Object state comparisons
++++

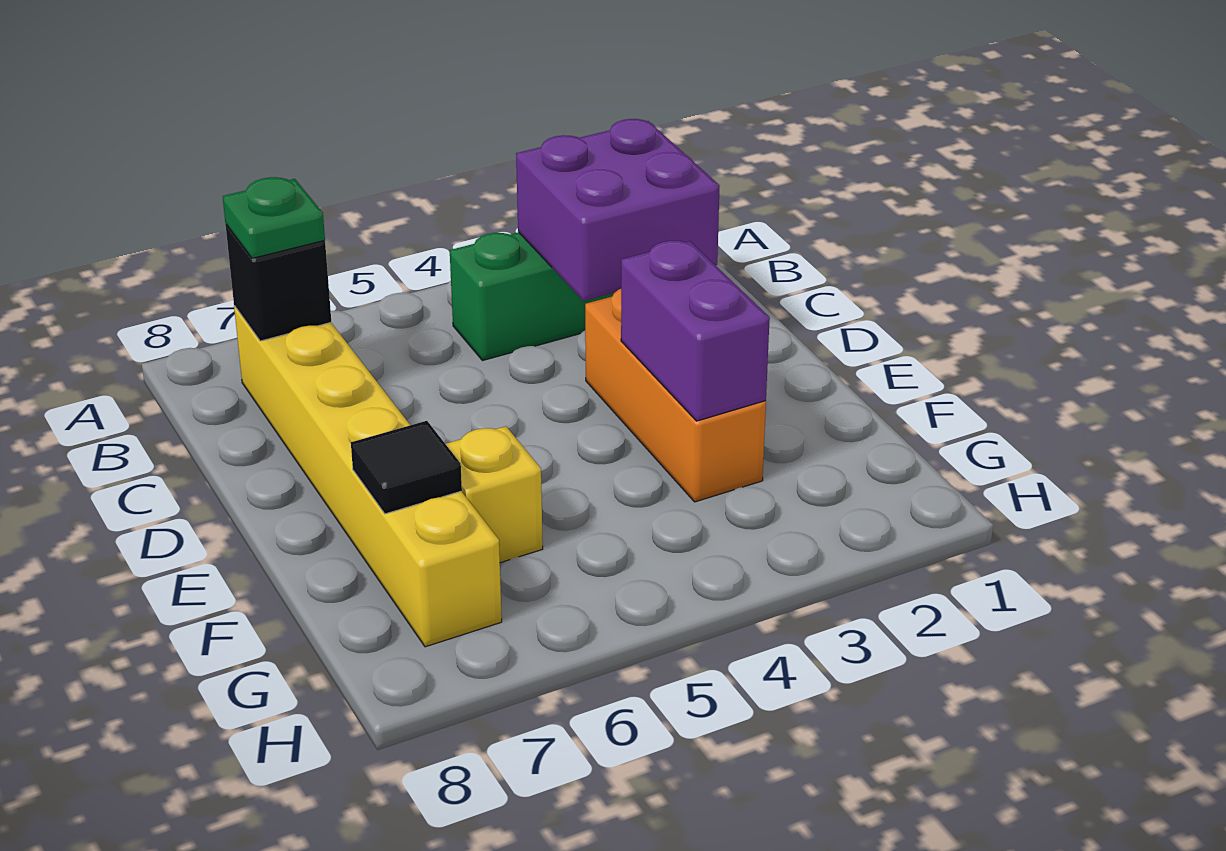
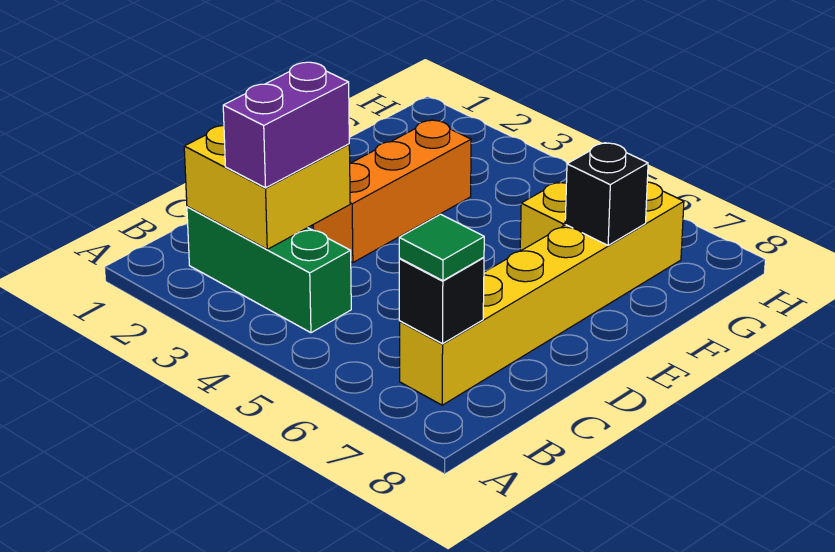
purple brick B2:C3 level 2 -> yellow brick B2:C3 level 2
green plate B7 level 3 -> green tile B7 level 3
purple brick E3:F3 level 2 -> purple brick B3:C3 level 3
black tile F7 level 2 -> black brick F7 level 2

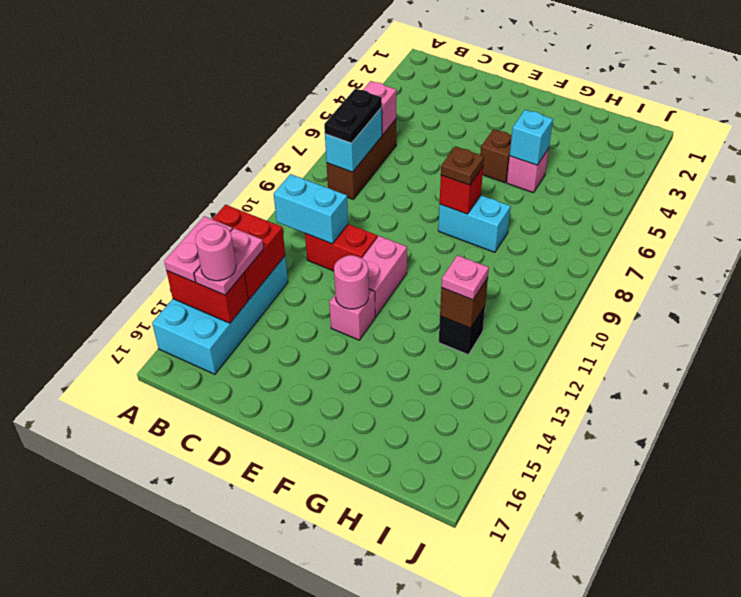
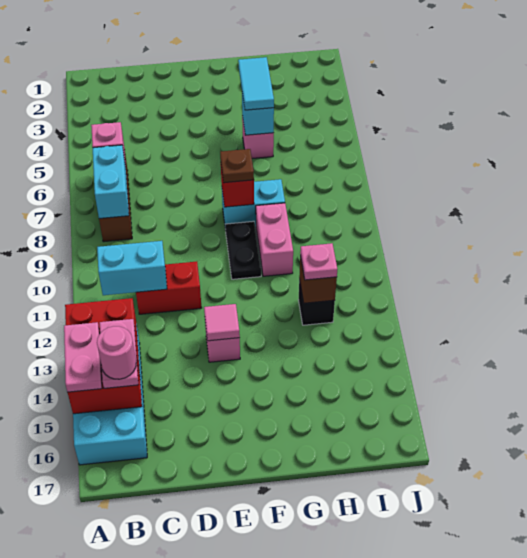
black plate B7:B8 level 3 -> black plate F9:F10 level 1
pink brick E11:E12 level 1 -> pink brick G9:G10 level 1
pink round brick E13 level 2 -> pink tile E13 level 2
brown brick F5 level 1 -> none
none -> cyan tile G4:G5 level 3

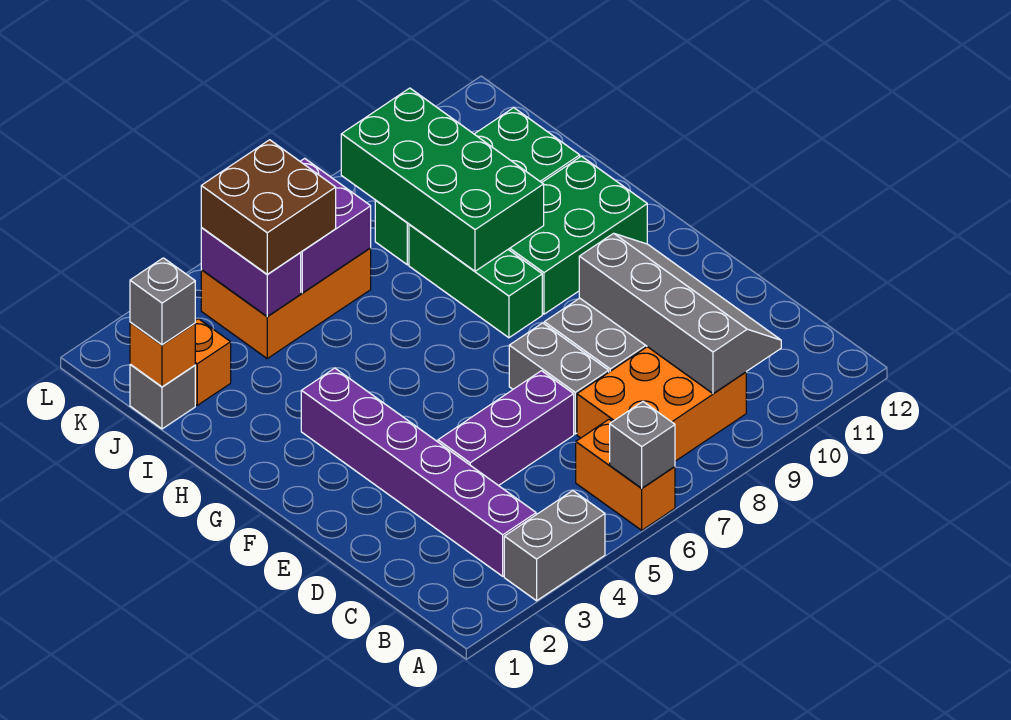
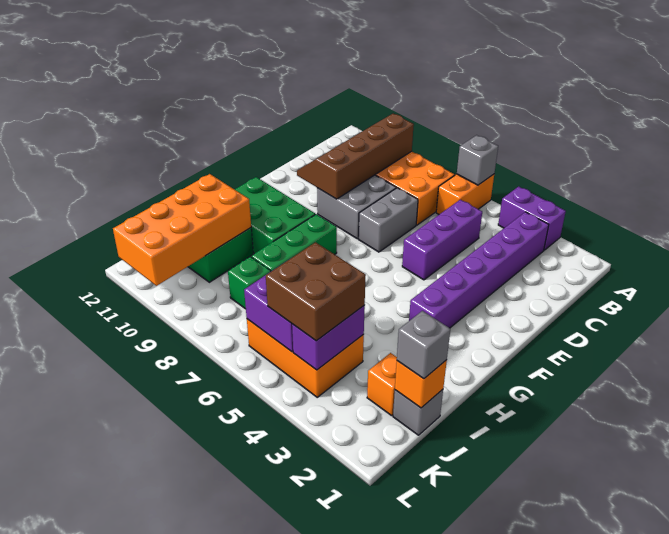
grey brick A3:A4 level 1 -> purple brick A3:A4 level 1
grey slope B9:E10 level 2 top 9 -> brown slope B9:E10 level 2 top 9
purple brick D4:D6 level 1 -> purple brick C5:E5 level 1
green brick H8:K9 level 2 -> none
none -> orange brick I10:L11 level 2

++++

_Task description_:
A complete answer reproduces every line of the records in which the word "plate" occurs.

_Your response_:
green plate B7 level 3 -> green tile B7 level 3
black plate B7:B8 level 3 -> black plate F9:F10 level 1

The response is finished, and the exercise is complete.